**Task to complete**
Copy each line of the material beneath that holds the word "none".

*** Opening of Data listing ***

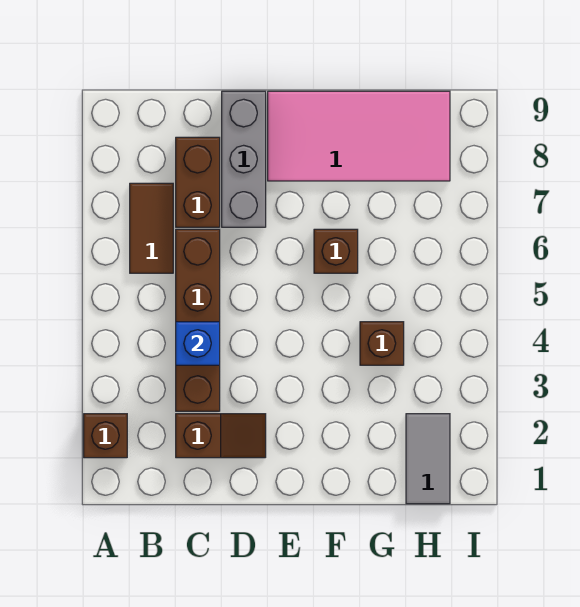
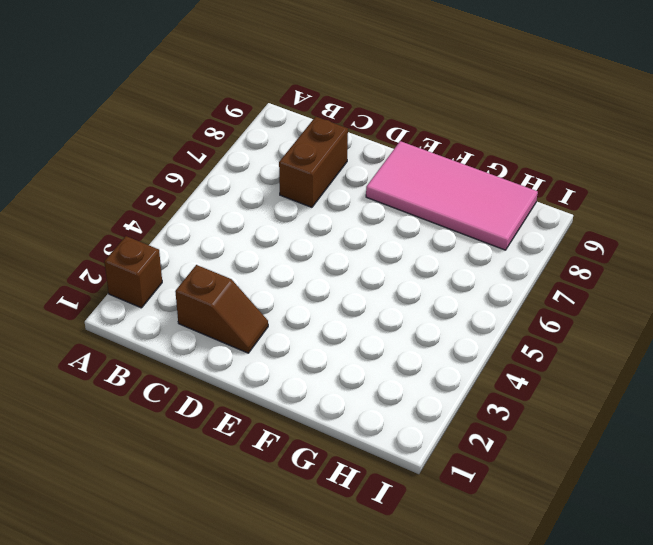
none -> brown tile B6:B7 level 1
none -> brown brick C3:C6 level 1

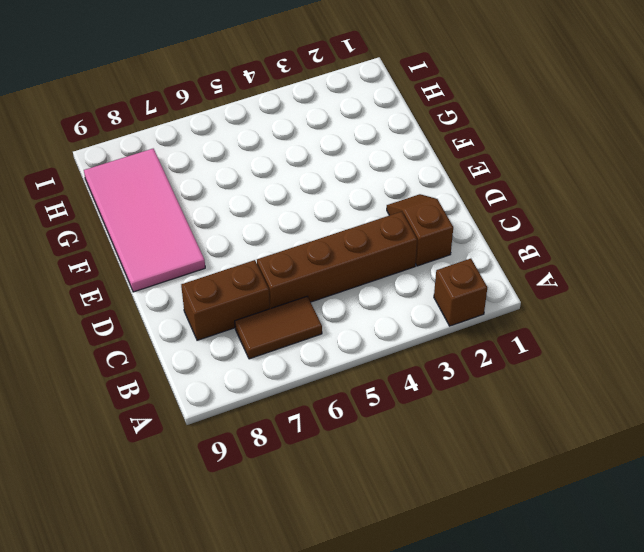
none -> grey brick D7:D9 level 1
none -> brown brick F6 level 1

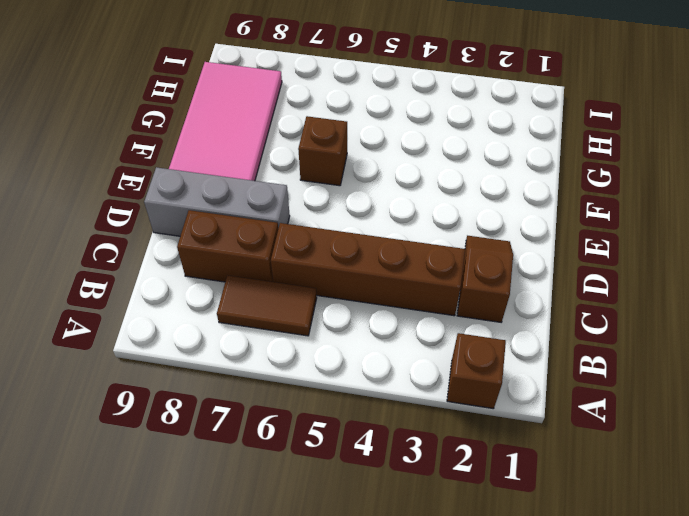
none -> brown brick G4 level 1
none -> grey tile H1:H2 level 1

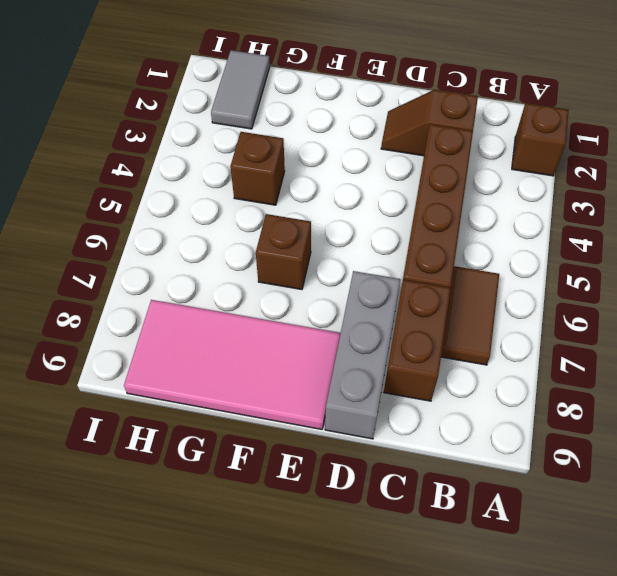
none -> blue brick C4 level 2

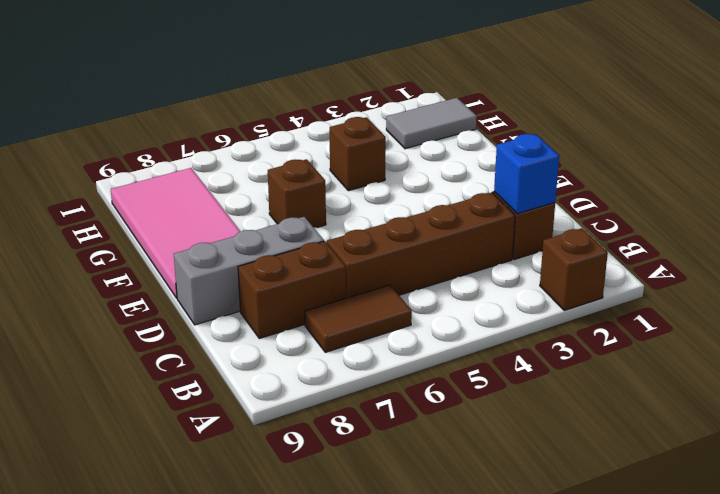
blue brick C2 level 2 -> blue brick C4 level 2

*** Close of Data listing ***

**Response to the exercise**
none -> brown tile B6:B7 level 1
none -> brown brick C3:C6 level 1
none -> grey brick D7:D9 level 1
none -> brown brick F6 level 1
none -> brown brick G4 level 1
none -> grey tile H1:H2 level 1
none -> blue brick C4 level 2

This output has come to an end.